Aim of the task
Word for word, print each line of the listing below; pictures stay out.
-- -- --
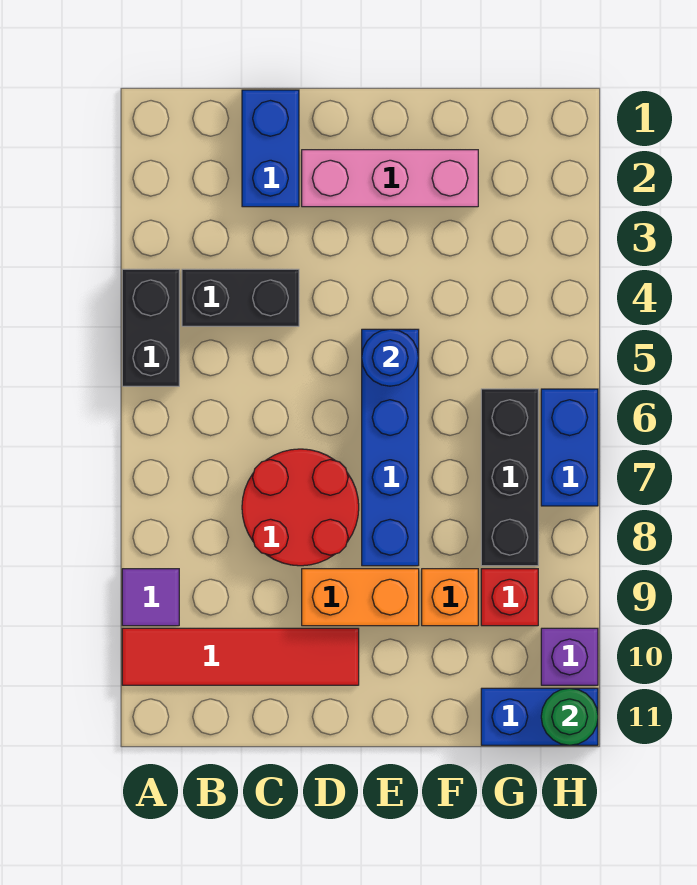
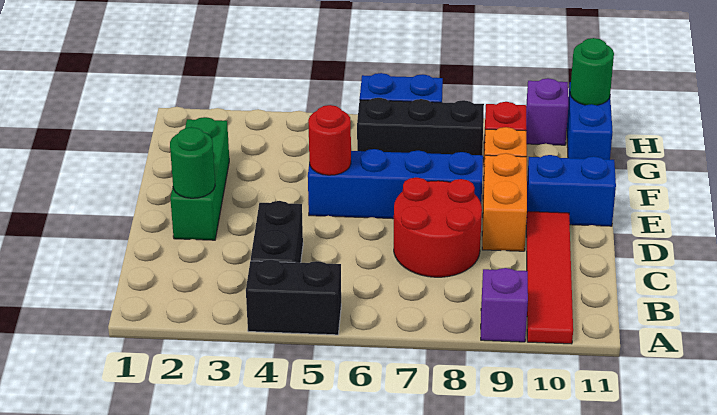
purple tile A9 level 1 -> purple brick A9 level 1
blue brick C1:C2 level 1 -> blue brick E10:E11 level 1
pink brick D2:F2 level 1 -> green brick D2:F2 level 1
none -> green round brick D2 level 2
blue round brick E5 level 2 -> red round brick E5 level 2

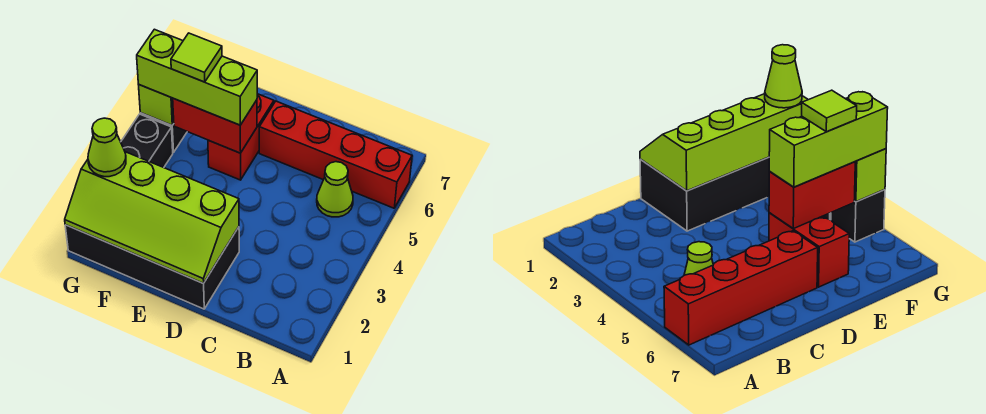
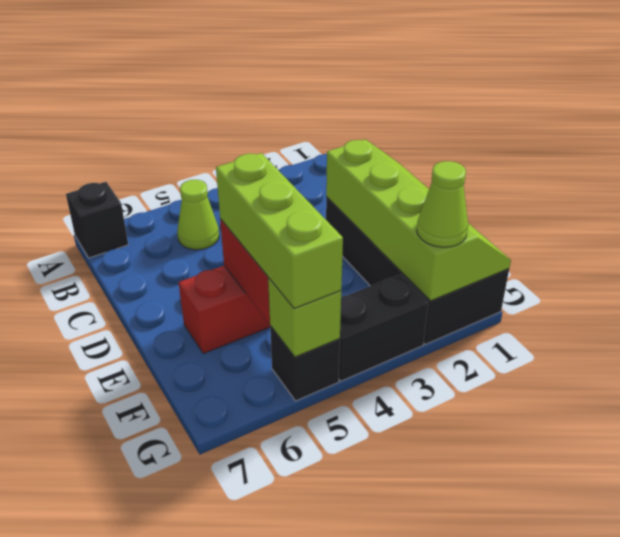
red brick A6:D6 level 1 -> none
none -> black brick A7 level 1
lime tile F5 level 4 -> none

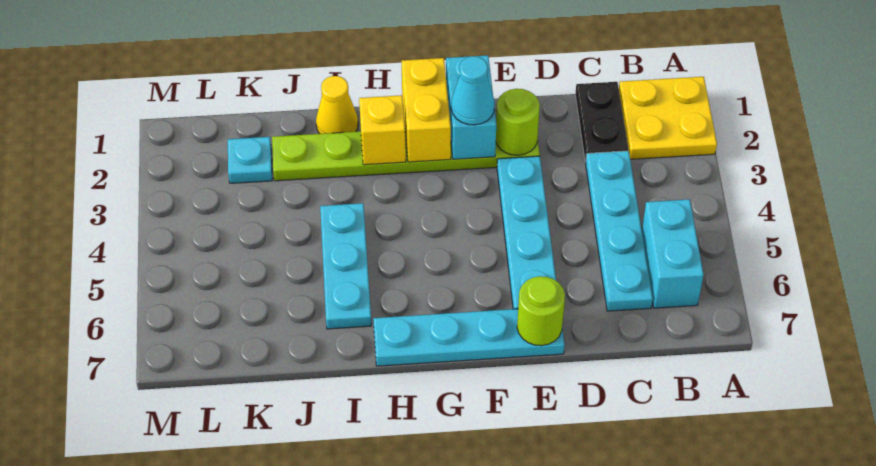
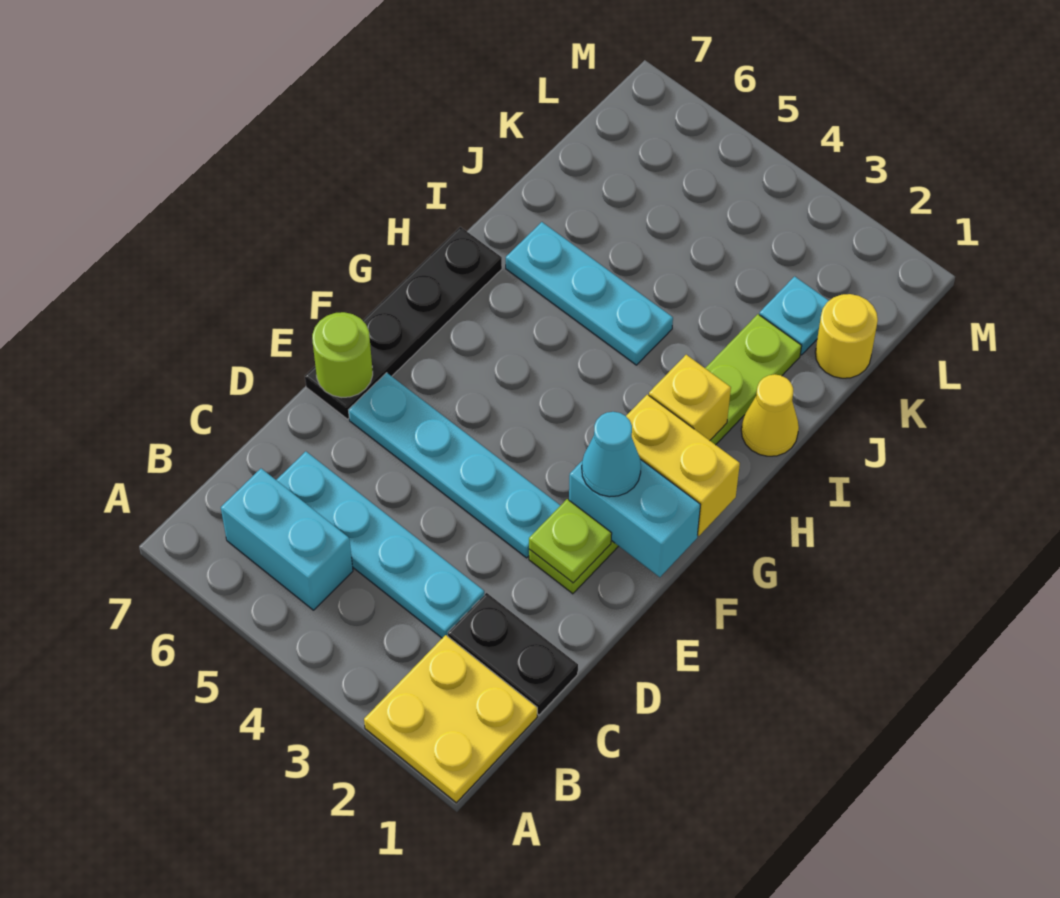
lime round brick E2 level 2 -> lime plate E2 level 2
cyan plate E7:H7 level 1 -> black plate E7:H7 level 1
none -> yellow round brick K1 level 1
-- -- --
Task answer
purple tile A9 level 1 -> purple brick A9 level 1
blue brick C1:C2 level 1 -> blue brick E10:E11 level 1
pink brick D2:F2 level 1 -> green brick D2:F2 level 1
none -> green round brick D2 level 2
blue round brick E5 level 2 -> red round brick E5 level 2

red brick A6:D6 level 1 -> none
none -> black brick A7 level 1
lime tile F5 level 4 -> none

lime round brick E2 level 2 -> lime plate E2 level 2
cyan plate E7:H7 level 1 -> black plate E7:H7 level 1
none -> yellow round brick K1 level 1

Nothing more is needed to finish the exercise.